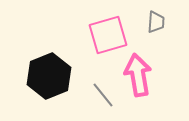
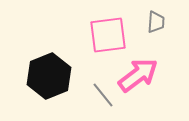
pink square: rotated 9 degrees clockwise
pink arrow: rotated 63 degrees clockwise
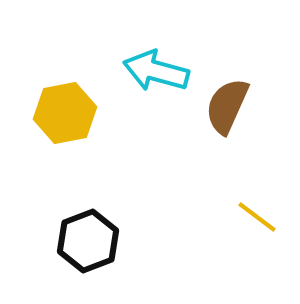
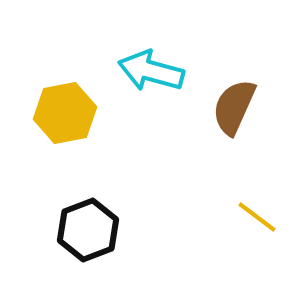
cyan arrow: moved 5 px left
brown semicircle: moved 7 px right, 1 px down
black hexagon: moved 11 px up
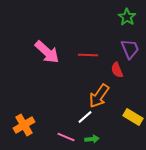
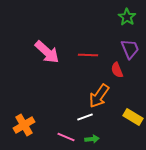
white line: rotated 21 degrees clockwise
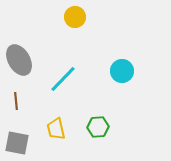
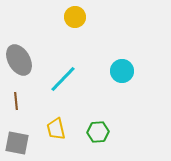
green hexagon: moved 5 px down
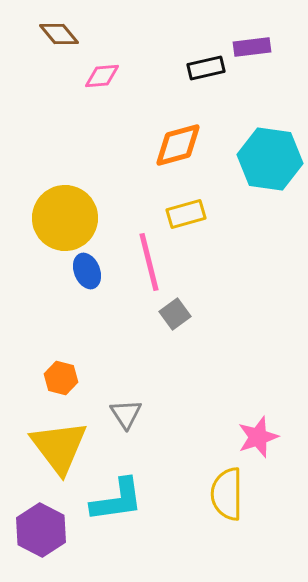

» WHAT TO WORK ON
List in full each row above that contains the string "clockwise". The match is case-sensitive.

» RESULT OF THIS TASK
pink square: rotated 9 degrees clockwise
pink arrow: rotated 63 degrees clockwise
white line: rotated 21 degrees clockwise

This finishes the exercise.